A faithful copy of all the data is the goal; omit the pictures.

#### Excerpted data ####

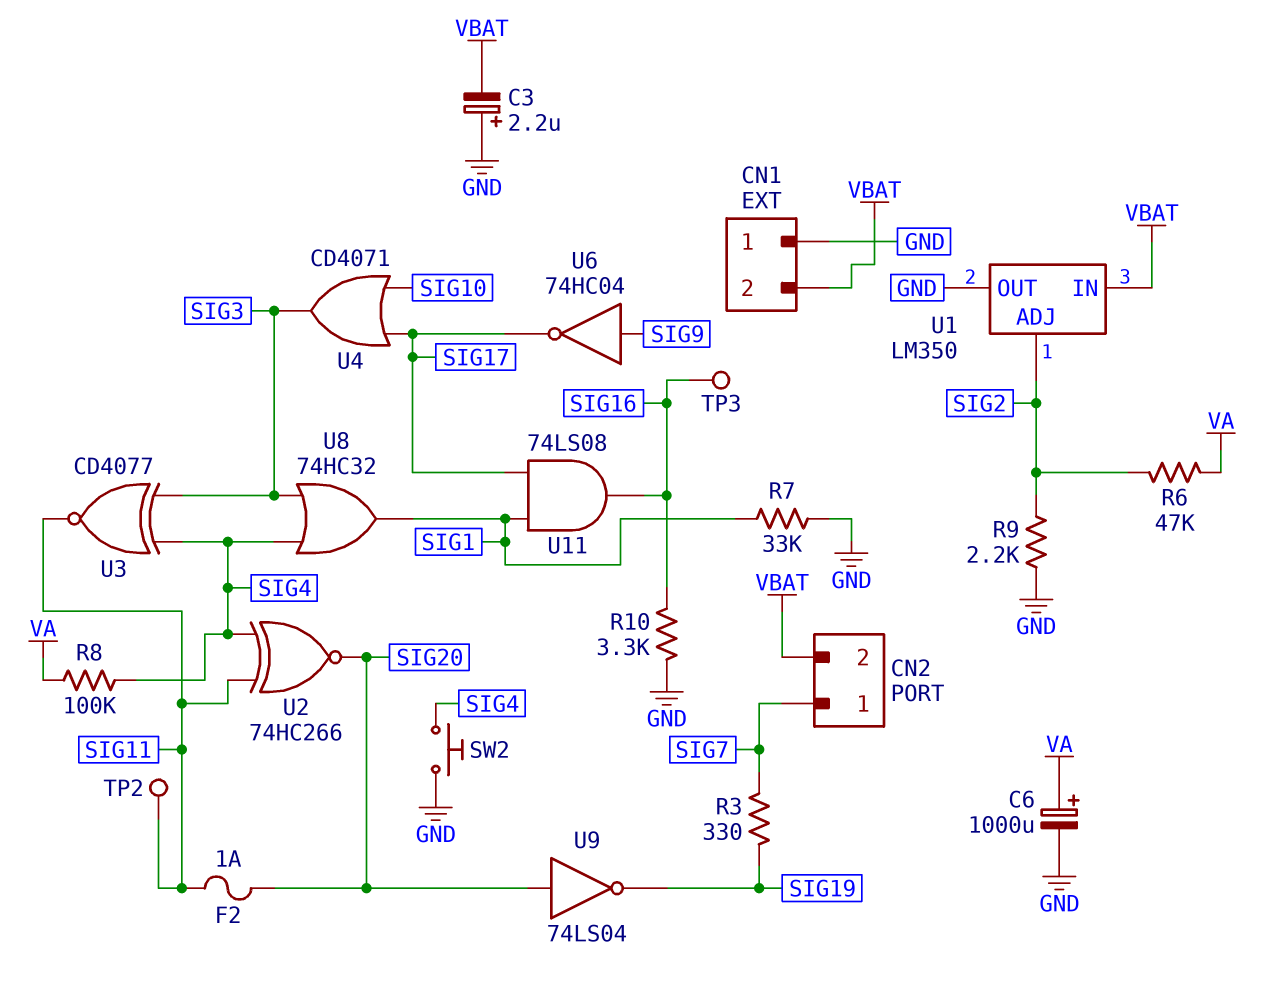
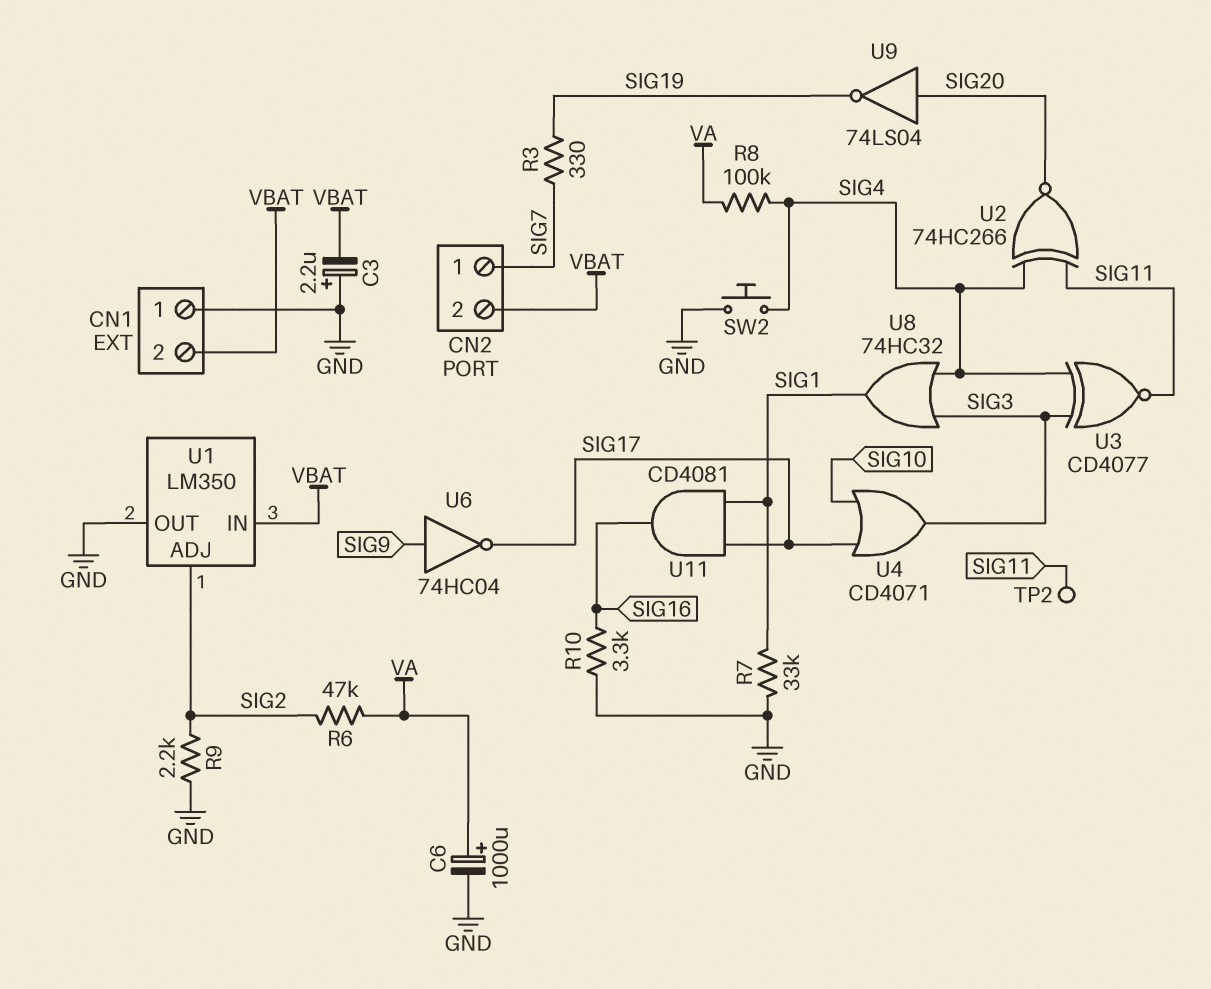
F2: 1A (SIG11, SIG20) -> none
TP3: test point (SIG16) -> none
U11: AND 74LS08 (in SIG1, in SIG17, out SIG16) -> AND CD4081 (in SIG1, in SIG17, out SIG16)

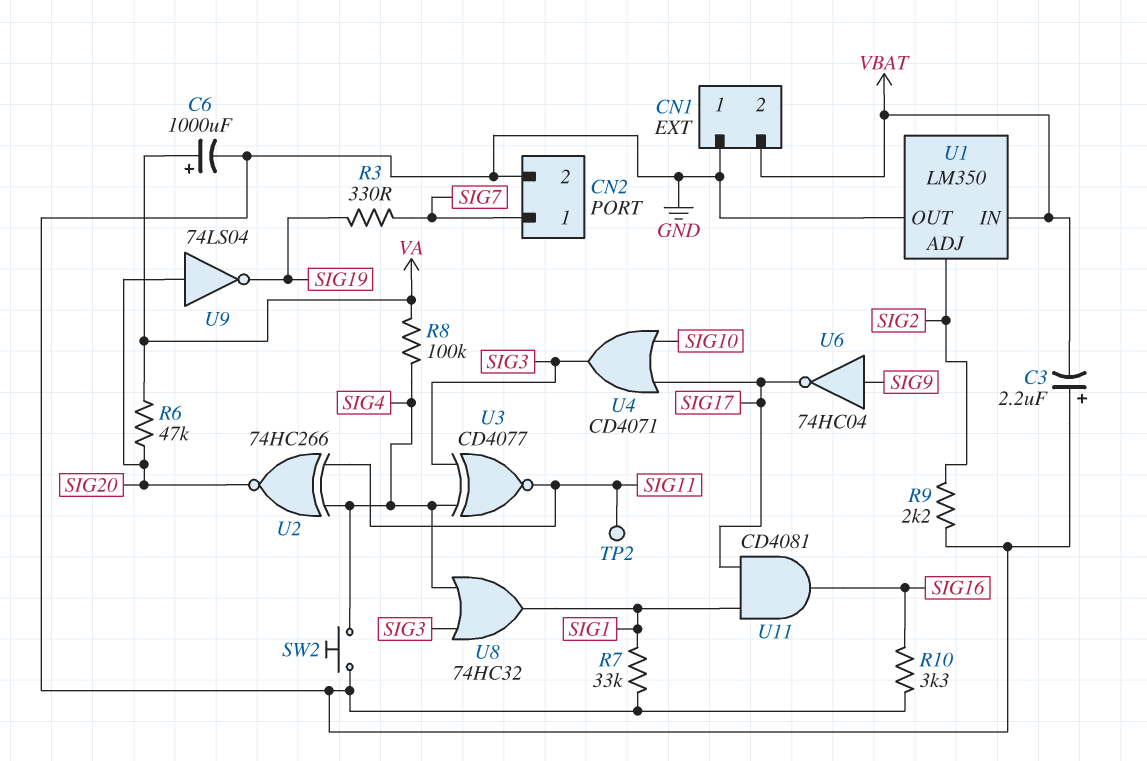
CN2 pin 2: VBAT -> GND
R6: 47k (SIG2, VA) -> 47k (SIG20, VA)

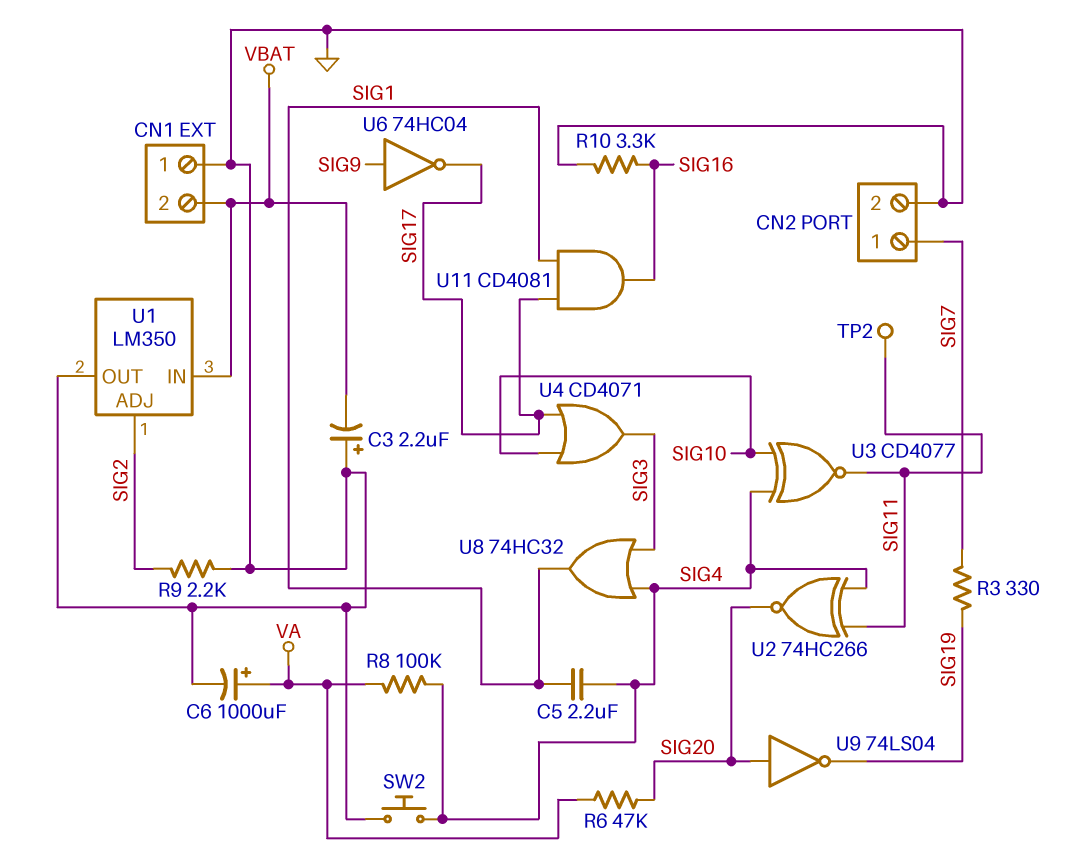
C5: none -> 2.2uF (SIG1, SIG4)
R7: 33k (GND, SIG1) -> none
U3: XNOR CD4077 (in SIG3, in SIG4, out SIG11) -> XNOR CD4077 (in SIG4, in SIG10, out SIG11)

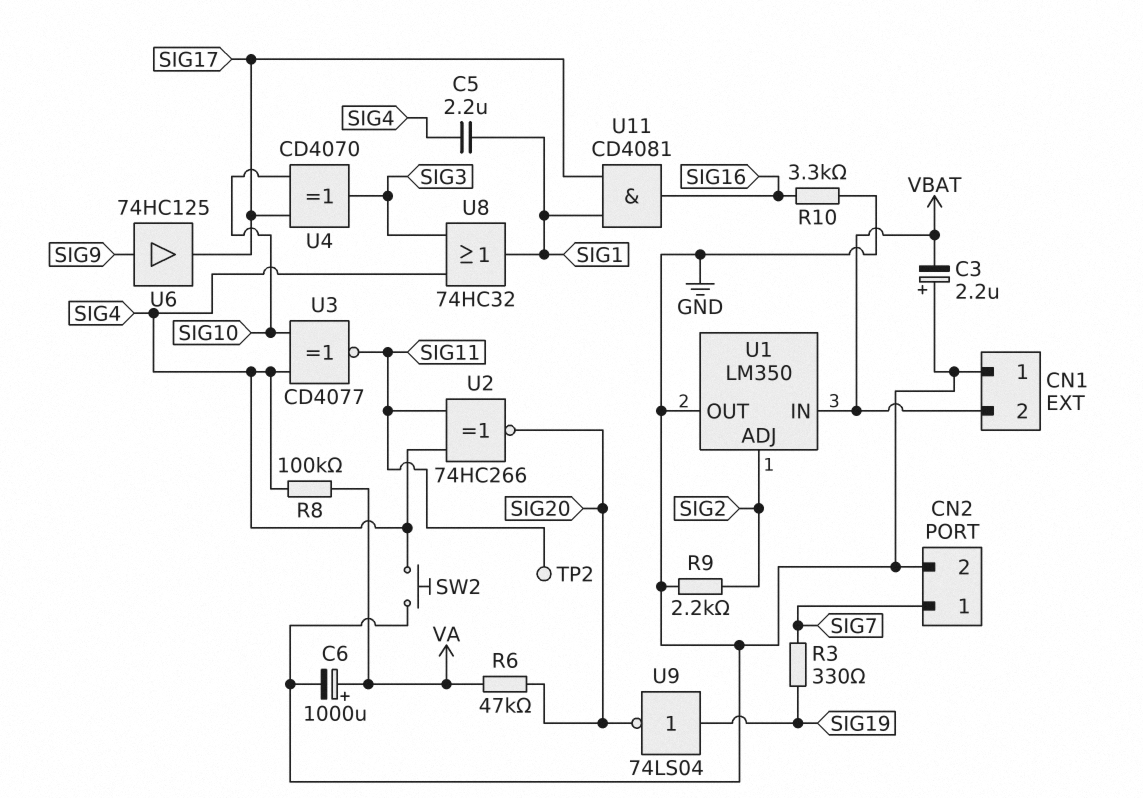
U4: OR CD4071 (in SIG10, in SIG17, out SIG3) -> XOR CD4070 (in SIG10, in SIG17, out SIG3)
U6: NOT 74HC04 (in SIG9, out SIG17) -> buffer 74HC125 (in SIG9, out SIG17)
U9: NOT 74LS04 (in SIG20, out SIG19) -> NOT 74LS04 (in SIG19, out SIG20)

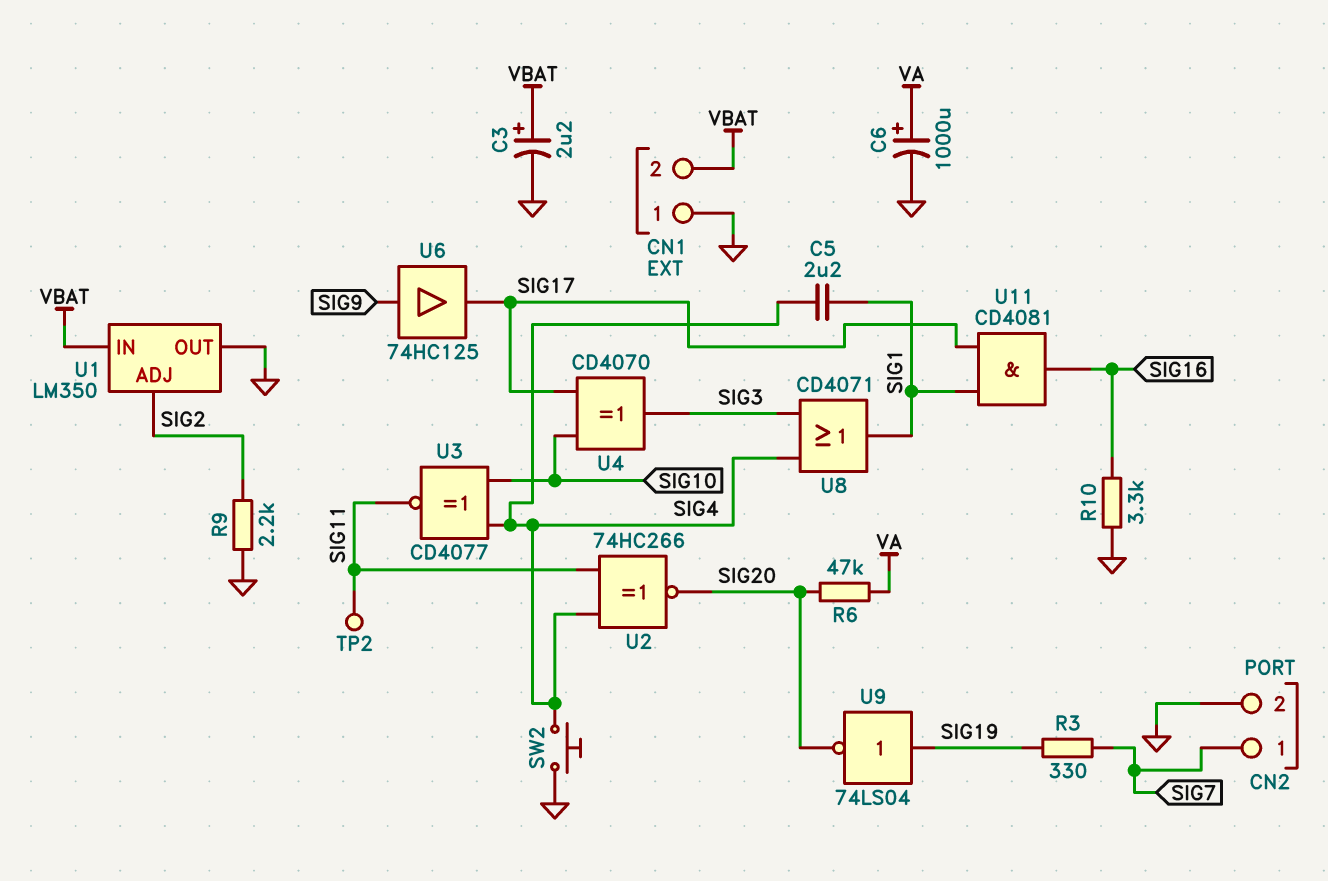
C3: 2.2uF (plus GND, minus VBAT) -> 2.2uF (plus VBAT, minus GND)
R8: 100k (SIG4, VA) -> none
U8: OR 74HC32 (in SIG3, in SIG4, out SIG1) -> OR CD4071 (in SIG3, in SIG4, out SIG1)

####

» **Answer to the exercise**:
F2: 1A (SIG11, SIG20) -> none
TP3: test point (SIG16) -> none
U11: AND 74LS08 (in SIG1, in SIG17, out SIG16) -> AND CD4081 (in SIG1, in SIG17, out SIG16)

CN2 pin 2: VBAT -> GND
R6: 47k (SIG2, VA) -> 47k (SIG20, VA)

C5: none -> 2.2uF (SIG1, SIG4)
R7: 33k (GND, SIG1) -> none
U3: XNOR CD4077 (in SIG3, in SIG4, out SIG11) -> XNOR CD4077 (in SIG4, in SIG10, out SIG11)

U4: OR CD4071 (in SIG10, in SIG17, out SIG3) -> XOR CD4070 (in SIG10, in SIG17, out SIG3)
U6: NOT 74HC04 (in SIG9, out SIG17) -> buffer 74HC125 (in SIG9, out SIG17)
U9: NOT 74LS04 (in SIG20, out SIG19) -> NOT 74LS04 (in SIG19, out SIG20)

C3: 2.2uF (plus GND, minus VBAT) -> 2.2uF (plus VBAT, minus GND)
R8: 100k (SIG4, VA) -> none
U8: OR 74HC32 (in SIG3, in SIG4, out SIG1) -> OR CD4071 (in SIG3, in SIG4, out SIG1)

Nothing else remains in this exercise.